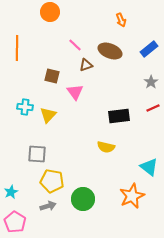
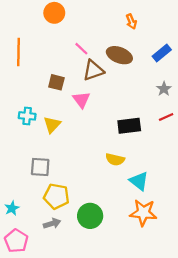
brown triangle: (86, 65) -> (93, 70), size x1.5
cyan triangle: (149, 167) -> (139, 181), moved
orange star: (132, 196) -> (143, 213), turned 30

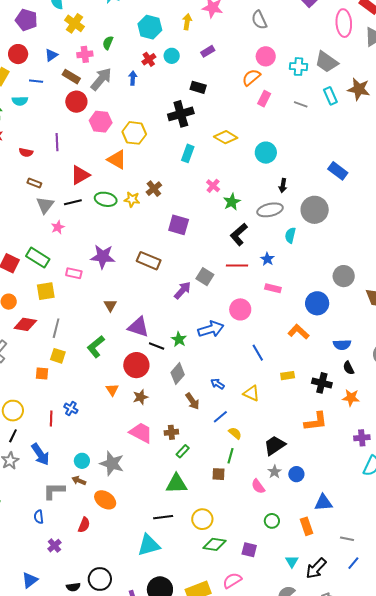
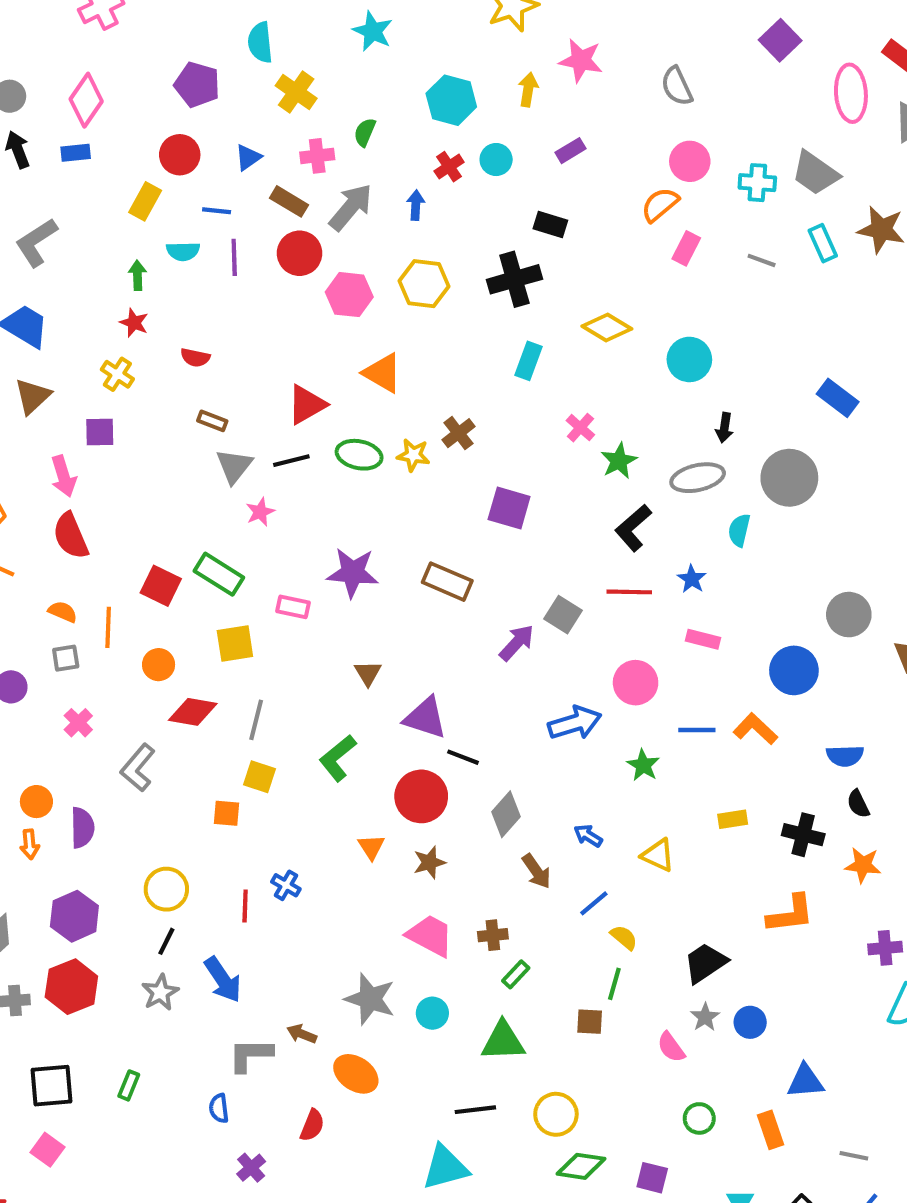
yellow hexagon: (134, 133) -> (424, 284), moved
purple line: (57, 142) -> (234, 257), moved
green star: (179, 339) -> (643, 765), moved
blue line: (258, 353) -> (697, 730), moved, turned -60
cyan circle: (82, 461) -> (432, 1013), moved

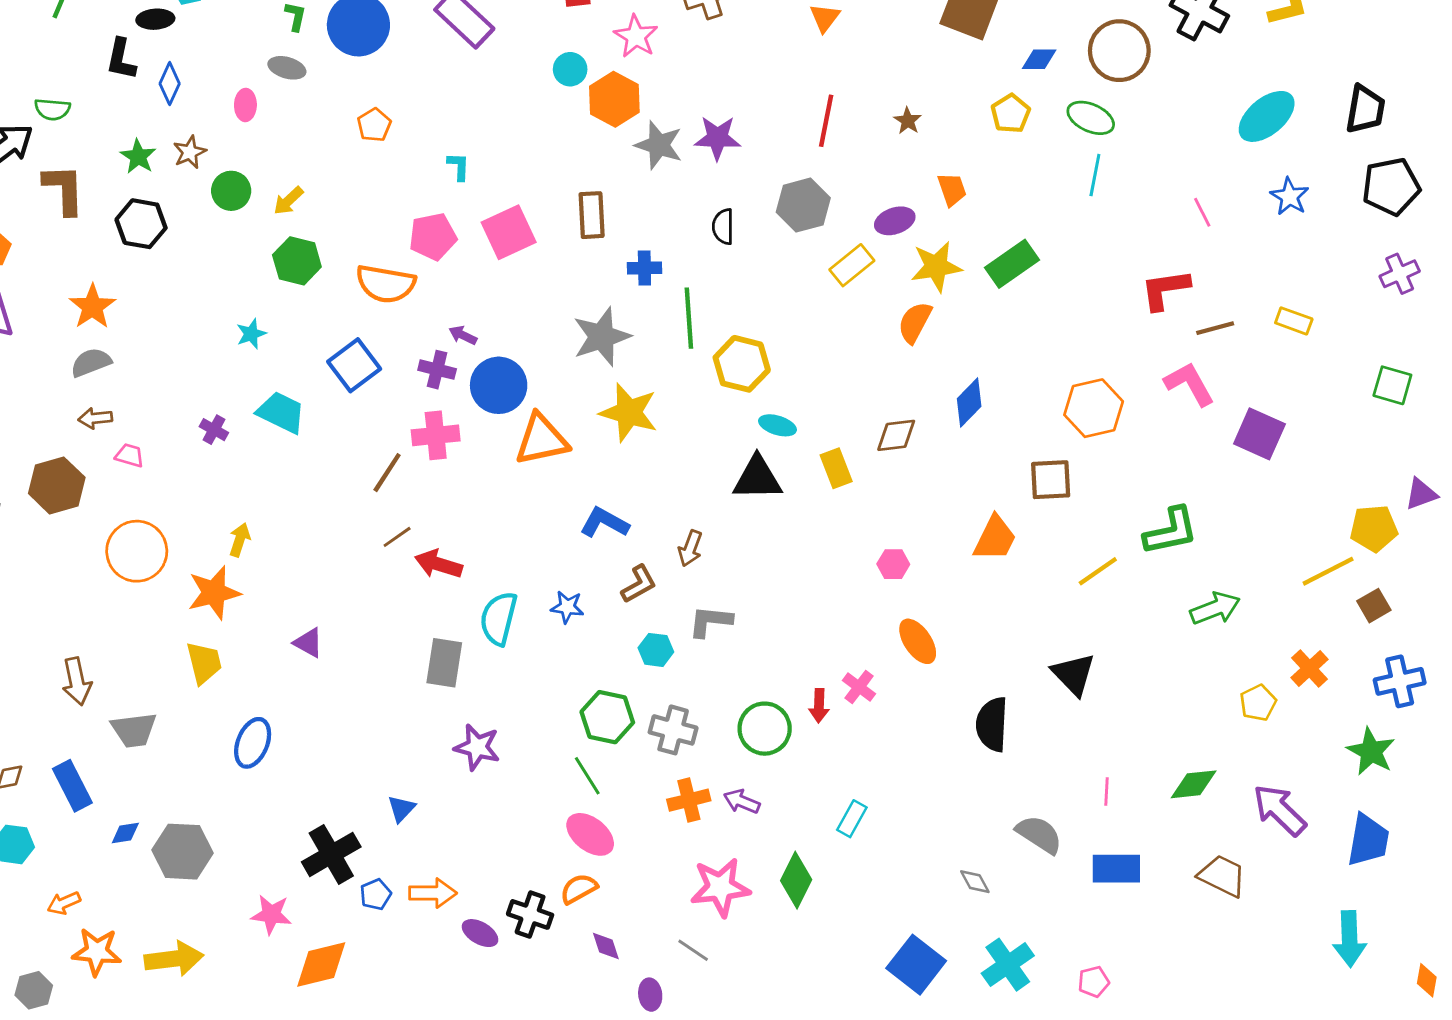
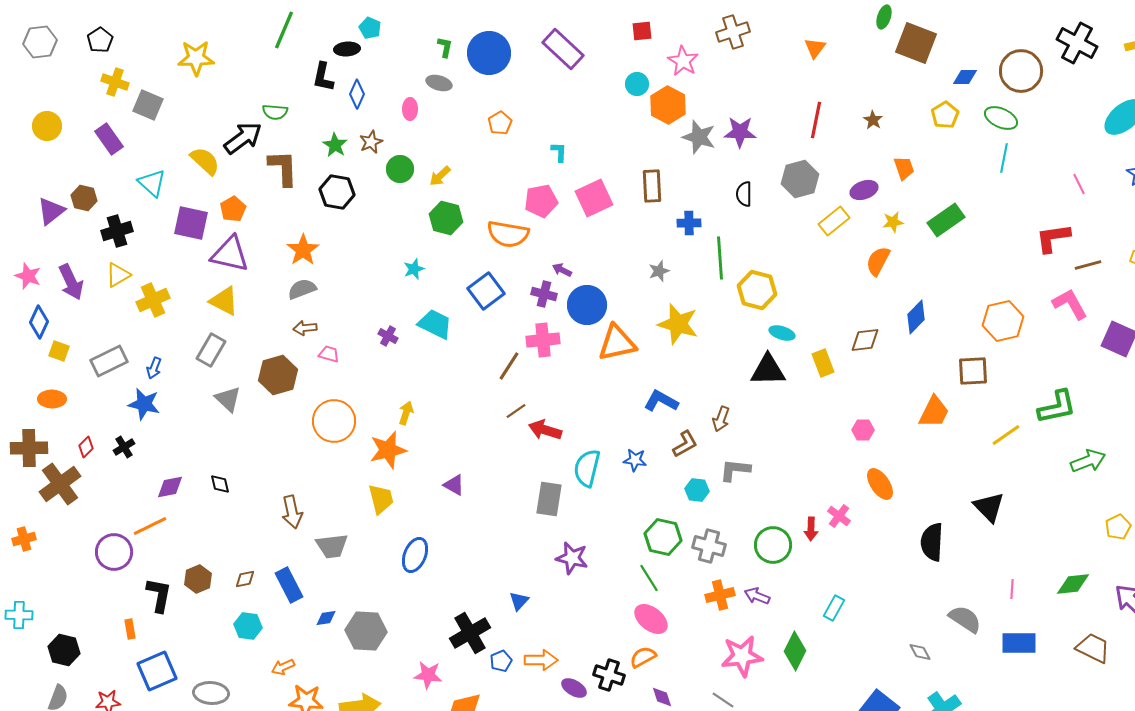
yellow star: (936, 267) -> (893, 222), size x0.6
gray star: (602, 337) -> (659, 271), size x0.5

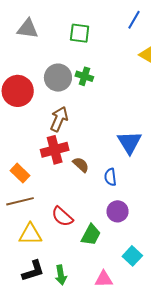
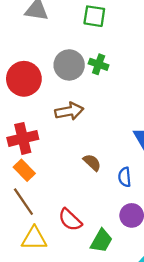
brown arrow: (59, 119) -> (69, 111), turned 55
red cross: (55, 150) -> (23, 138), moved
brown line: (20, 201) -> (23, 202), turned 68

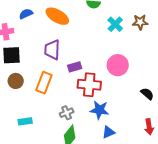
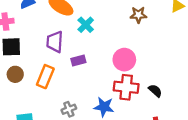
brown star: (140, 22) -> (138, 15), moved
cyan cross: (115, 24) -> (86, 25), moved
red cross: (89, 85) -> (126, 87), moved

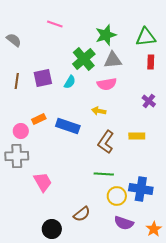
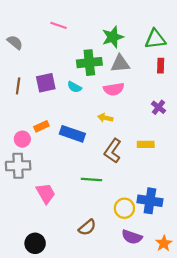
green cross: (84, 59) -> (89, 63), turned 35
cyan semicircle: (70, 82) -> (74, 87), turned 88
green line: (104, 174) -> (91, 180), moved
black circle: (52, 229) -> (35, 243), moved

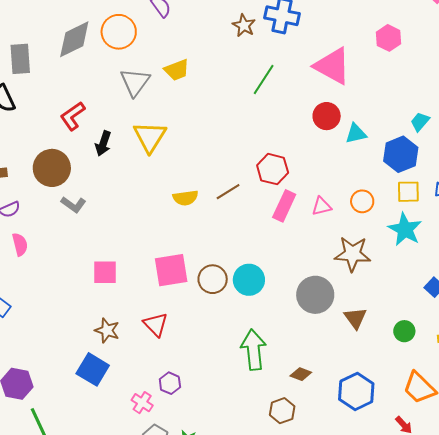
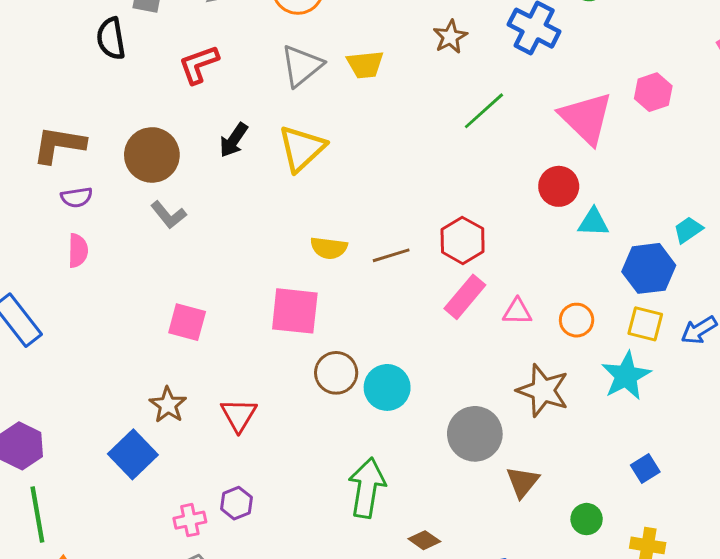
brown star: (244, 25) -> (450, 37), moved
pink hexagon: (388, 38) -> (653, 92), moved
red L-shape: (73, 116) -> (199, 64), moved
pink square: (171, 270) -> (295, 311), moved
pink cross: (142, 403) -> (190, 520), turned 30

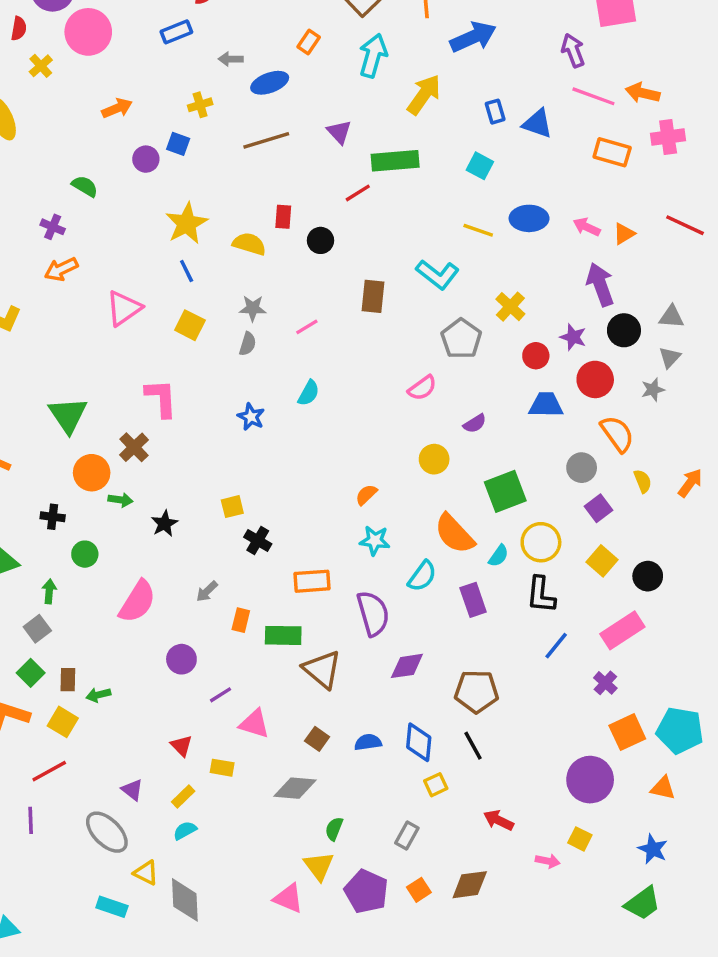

=== What you are asked to do ===
Only the pictures should be left out; write out everything else in the records exactly.

=== Expected output ===
brown triangle: (86, 65) -> (93, 70), size x1.5
cyan triangle: (149, 167) -> (139, 181), moved
orange star: (132, 196) -> (143, 213), turned 30

yellow hexagon: (134, 133) -> (424, 284), moved
purple line: (57, 142) -> (234, 257), moved
green star: (179, 339) -> (643, 765), moved
blue line: (258, 353) -> (697, 730), moved, turned -60
cyan circle: (82, 461) -> (432, 1013), moved

yellow star: (936, 267) -> (893, 222), size x0.6
gray star: (602, 337) -> (659, 271), size x0.5

brown arrow: (59, 119) -> (69, 111), turned 55
red cross: (55, 150) -> (23, 138), moved
brown line: (20, 201) -> (23, 202), turned 68

brown star: (140, 22) -> (138, 15), moved
cyan cross: (115, 24) -> (86, 25), moved
red cross: (89, 85) -> (126, 87), moved

green cross: (84, 59) -> (89, 63), turned 35
cyan semicircle: (70, 82) -> (74, 87), turned 88
green line: (104, 174) -> (91, 180), moved
black circle: (52, 229) -> (35, 243), moved

brown star: (244, 25) -> (450, 37), moved
pink hexagon: (388, 38) -> (653, 92), moved
red L-shape: (73, 116) -> (199, 64), moved
pink square: (171, 270) -> (295, 311), moved
pink cross: (142, 403) -> (190, 520), turned 30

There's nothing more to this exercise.